• [Records to process]
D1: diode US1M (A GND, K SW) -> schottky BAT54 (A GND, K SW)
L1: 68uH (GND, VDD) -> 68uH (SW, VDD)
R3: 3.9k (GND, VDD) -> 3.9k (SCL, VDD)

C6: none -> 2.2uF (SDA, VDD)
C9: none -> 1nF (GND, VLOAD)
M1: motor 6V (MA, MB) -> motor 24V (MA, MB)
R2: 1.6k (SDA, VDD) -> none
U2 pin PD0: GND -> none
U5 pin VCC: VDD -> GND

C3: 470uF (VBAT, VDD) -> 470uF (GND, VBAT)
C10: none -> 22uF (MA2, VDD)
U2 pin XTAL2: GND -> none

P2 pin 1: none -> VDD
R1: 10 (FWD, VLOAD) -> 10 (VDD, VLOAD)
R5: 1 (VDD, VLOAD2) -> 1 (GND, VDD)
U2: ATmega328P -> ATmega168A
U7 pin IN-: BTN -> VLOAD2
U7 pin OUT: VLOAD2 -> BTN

• [What is being asked]
Every line of the data above should be copied exactly.

• [Solved exercise]
D1: diode US1M (A GND, K SW) -> schottky BAT54 (A GND, K SW)
L1: 68uH (GND, VDD) -> 68uH (SW, VDD)
R3: 3.9k (GND, VDD) -> 3.9k (SCL, VDD)

C6: none -> 2.2uF (SDA, VDD)
C9: none -> 1nF (GND, VLOAD)
M1: motor 6V (MA, MB) -> motor 24V (MA, MB)
R2: 1.6k (SDA, VDD) -> none
U2 pin PD0: GND -> none
U5 pin VCC: VDD -> GND

C3: 470uF (VBAT, VDD) -> 470uF (GND, VBAT)
C10: none -> 22uF (MA2, VDD)
U2 pin XTAL2: GND -> none

P2 pin 1: none -> VDD
R1: 10 (FWD, VLOAD) -> 10 (VDD, VLOAD)
R5: 1 (VDD, VLOAD2) -> 1 (GND, VDD)
U2: ATmega328P -> ATmega168A
U7 pin IN-: BTN -> VLOAD2
U7 pin OUT: VLOAD2 -> BTN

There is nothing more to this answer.